(Records excerpted from a collection)
********

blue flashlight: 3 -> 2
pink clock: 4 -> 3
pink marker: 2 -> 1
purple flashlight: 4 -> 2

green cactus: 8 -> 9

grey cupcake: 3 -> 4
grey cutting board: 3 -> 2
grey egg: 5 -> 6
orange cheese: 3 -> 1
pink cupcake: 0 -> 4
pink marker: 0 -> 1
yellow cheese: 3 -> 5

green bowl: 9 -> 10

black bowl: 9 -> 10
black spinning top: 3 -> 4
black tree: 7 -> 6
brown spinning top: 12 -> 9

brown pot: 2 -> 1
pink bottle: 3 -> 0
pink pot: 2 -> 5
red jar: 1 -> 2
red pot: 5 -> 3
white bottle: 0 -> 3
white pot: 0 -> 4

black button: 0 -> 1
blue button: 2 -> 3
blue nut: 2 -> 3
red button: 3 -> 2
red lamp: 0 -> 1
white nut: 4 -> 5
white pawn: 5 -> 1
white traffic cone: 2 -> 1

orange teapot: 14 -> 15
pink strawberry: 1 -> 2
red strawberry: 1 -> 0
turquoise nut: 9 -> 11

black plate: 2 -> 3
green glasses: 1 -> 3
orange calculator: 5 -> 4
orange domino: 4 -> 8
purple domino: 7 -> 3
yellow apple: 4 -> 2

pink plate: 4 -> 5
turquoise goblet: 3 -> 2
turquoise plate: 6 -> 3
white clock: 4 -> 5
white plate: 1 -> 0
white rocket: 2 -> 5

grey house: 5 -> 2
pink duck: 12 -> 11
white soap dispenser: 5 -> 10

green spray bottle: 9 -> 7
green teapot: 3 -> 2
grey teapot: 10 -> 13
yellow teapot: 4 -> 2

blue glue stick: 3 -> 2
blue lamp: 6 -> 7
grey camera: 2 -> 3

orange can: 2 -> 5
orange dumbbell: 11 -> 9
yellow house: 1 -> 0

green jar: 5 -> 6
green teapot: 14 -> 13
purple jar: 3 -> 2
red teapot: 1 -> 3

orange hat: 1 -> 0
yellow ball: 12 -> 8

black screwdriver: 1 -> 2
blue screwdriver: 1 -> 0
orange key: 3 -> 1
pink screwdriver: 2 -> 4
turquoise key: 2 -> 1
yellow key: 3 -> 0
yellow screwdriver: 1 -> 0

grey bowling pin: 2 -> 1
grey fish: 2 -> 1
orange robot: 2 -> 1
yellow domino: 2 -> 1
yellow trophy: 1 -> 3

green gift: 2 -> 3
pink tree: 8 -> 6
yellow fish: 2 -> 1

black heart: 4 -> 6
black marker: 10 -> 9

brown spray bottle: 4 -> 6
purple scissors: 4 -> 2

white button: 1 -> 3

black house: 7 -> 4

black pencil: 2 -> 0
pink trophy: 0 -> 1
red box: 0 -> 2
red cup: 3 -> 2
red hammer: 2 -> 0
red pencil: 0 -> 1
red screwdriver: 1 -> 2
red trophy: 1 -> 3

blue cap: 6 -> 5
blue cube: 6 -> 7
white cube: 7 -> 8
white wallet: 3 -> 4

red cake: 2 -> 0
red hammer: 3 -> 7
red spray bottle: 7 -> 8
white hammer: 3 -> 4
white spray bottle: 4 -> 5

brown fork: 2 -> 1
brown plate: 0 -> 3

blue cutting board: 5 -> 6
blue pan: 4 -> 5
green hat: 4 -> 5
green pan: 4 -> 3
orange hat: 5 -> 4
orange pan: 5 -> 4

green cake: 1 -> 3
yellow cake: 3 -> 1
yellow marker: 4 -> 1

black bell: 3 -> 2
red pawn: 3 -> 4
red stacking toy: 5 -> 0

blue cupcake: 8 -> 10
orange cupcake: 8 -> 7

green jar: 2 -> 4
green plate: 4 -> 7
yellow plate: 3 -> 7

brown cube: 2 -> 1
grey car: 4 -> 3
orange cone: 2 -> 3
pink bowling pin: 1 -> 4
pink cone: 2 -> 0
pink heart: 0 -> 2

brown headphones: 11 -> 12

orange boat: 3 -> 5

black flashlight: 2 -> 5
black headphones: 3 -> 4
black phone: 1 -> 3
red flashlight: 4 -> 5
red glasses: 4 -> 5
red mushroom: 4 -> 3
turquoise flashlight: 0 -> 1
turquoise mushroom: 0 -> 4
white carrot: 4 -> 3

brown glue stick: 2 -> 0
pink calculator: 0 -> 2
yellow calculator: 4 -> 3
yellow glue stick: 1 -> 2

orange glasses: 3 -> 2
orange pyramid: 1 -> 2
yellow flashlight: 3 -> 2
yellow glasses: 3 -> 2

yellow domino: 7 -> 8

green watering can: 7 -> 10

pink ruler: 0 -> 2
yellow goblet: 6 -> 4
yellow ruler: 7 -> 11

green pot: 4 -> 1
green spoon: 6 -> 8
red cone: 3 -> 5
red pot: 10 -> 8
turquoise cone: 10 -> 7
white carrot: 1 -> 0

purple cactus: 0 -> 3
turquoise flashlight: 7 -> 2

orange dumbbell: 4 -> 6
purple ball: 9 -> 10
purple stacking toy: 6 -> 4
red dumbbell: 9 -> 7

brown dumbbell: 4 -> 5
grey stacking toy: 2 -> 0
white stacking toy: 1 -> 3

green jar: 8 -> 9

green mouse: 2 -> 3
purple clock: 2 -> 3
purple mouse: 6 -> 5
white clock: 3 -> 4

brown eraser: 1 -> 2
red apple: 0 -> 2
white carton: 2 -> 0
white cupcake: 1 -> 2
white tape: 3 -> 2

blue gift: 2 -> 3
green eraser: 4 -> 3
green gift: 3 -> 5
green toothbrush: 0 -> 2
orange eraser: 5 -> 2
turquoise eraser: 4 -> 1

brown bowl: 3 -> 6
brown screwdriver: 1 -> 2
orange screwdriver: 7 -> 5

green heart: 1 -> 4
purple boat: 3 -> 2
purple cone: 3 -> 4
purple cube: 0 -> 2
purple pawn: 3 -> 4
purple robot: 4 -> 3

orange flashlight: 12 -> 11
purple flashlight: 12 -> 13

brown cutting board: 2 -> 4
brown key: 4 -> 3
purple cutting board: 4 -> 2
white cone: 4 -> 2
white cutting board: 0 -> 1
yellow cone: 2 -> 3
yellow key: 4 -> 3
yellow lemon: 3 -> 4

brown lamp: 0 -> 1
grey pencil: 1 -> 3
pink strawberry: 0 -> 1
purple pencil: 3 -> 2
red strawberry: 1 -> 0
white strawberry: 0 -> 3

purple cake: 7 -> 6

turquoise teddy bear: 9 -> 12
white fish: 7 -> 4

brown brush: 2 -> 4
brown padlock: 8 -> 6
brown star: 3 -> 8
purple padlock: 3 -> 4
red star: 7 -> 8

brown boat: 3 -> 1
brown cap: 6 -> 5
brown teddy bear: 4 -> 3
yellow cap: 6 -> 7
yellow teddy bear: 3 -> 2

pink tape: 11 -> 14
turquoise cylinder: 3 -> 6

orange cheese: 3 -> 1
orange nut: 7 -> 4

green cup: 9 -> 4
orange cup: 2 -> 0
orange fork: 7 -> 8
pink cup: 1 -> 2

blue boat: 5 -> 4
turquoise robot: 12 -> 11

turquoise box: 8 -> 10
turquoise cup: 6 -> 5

********

# Assignment
Look above for the line holding "green pot: 4 -> 1". Print it and every line after it, exactly, through the line holding "brown cap: 6 -> 5".

# Task output
green pot: 4 -> 1
green spoon: 6 -> 8
red cone: 3 -> 5
red pot: 10 -> 8
turquoise cone: 10 -> 7
white carrot: 1 -> 0

purple cactus: 0 -> 3
turquoise flashlight: 7 -> 2

orange dumbbell: 4 -> 6
purple ball: 9 -> 10
purple stacking toy: 6 -> 4
red dumbbell: 9 -> 7

brown dumbbell: 4 -> 5
grey stacking toy: 2 -> 0
white stacking toy: 1 -> 3

green jar: 8 -> 9

green mouse: 2 -> 3
purple clock: 2 -> 3
purple mouse: 6 -> 5
white clock: 3 -> 4

brown eraser: 1 -> 2
red apple: 0 -> 2
white carton: 2 -> 0
white cupcake: 1 -> 2
white tape: 3 -> 2

blue gift: 2 -> 3
green eraser: 4 -> 3
green gift: 3 -> 5
green toothbrush: 0 -> 2
orange eraser: 5 -> 2
turquoise eraser: 4 -> 1

brown bowl: 3 -> 6
brown screwdriver: 1 -> 2
orange screwdriver: 7 -> 5

green heart: 1 -> 4
purple boat: 3 -> 2
purple cone: 3 -> 4
purple cube: 0 -> 2
purple pawn: 3 -> 4
purple robot: 4 -> 3

orange flashlight: 12 -> 11
purple flashlight: 12 -> 13

brown cutting board: 2 -> 4
brown key: 4 -> 3
purple cutting board: 4 -> 2
white cone: 4 -> 2
white cutting board: 0 -> 1
yellow cone: 2 -> 3
yellow key: 4 -> 3
yellow lemon: 3 -> 4

brown lamp: 0 -> 1
grey pencil: 1 -> 3
pink strawberry: 0 -> 1
purple pencil: 3 -> 2
red strawberry: 1 -> 0
white strawberry: 0 -> 3

purple cake: 7 -> 6

turquoise teddy bear: 9 -> 12
white fish: 7 -> 4

brown brush: 2 -> 4
brown padlock: 8 -> 6
brown star: 3 -> 8
purple padlock: 3 -> 4
red star: 7 -> 8

brown boat: 3 -> 1
brown cap: 6 -> 5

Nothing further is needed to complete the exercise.